* TASK PROMPT: Below are entries to reproduce exactly, apart from their pictures.

* DATASET EXCERPTS:
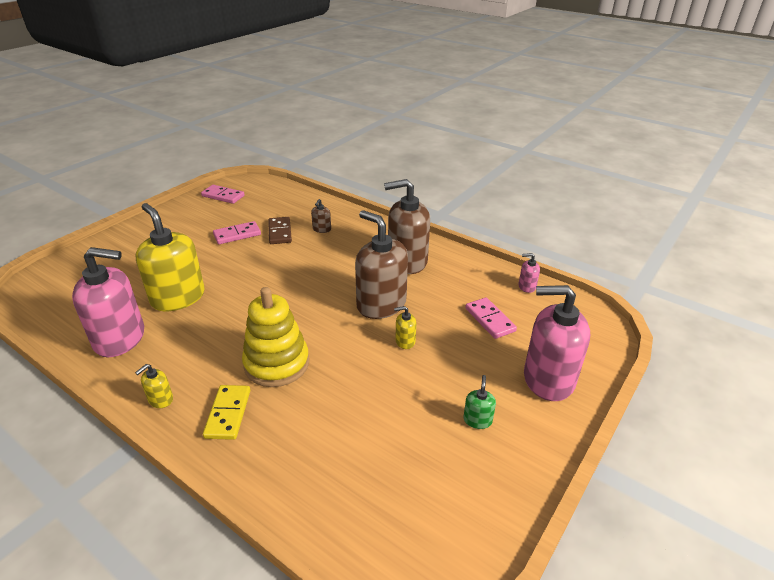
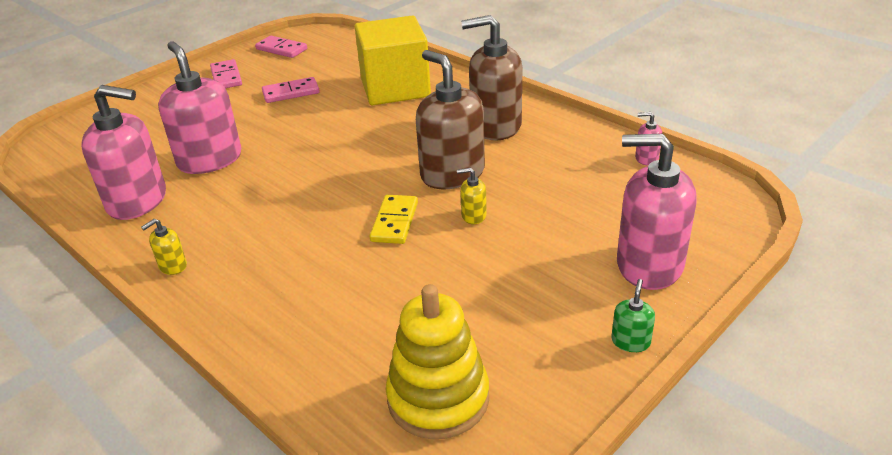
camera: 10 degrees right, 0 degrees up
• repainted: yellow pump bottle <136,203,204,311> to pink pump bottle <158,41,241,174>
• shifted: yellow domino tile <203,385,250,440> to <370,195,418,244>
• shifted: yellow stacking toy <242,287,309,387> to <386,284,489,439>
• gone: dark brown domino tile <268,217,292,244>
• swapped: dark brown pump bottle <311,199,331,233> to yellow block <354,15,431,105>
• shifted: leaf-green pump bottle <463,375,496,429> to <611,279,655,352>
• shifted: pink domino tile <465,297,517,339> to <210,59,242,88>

* ANSWER AREA:
camera: 10 degrees right, 0 degrees up
• repainted: yellow pump bottle <136,203,204,311> to pink pump bottle <158,41,241,174>
• shifted: yellow domino tile <203,385,250,440> to <370,195,418,244>
• shifted: yellow stacking toy <242,287,309,387> to <386,284,489,439>
• gone: dark brown domino tile <268,217,292,244>
• swapped: dark brown pump bottle <311,199,331,233> to yellow block <354,15,431,105>
• shifted: leaf-green pump bottle <463,375,496,429> to <611,279,655,352>
• shifted: pink domino tile <465,297,517,339> to <210,59,242,88>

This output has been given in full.